Your instructions
Print out every line of the material exactly. Include no pictures.

Provided data
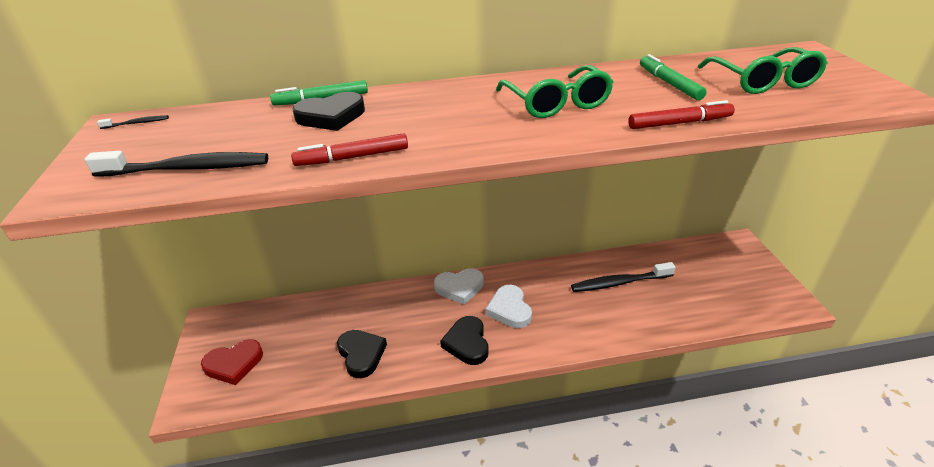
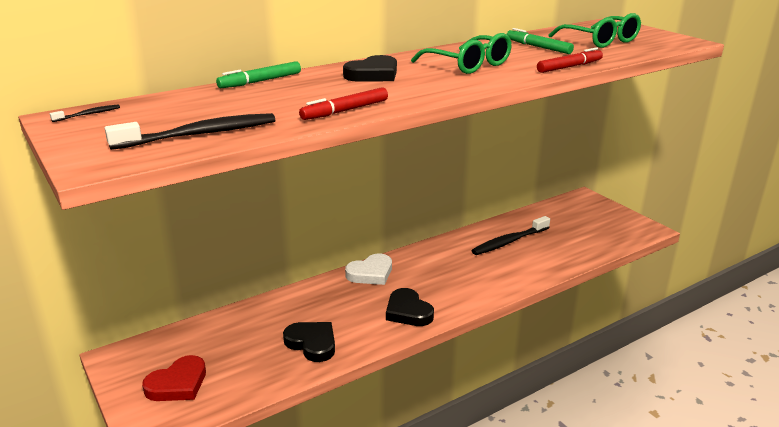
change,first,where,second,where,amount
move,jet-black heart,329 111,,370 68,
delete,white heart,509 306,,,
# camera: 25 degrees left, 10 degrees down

Exercise result
change,first,where,second,where,amount
move,jet-black heart,329 111,,370 68,
delete,white heart,509 306,,,
# camera: 25 degrees left, 10 degrees down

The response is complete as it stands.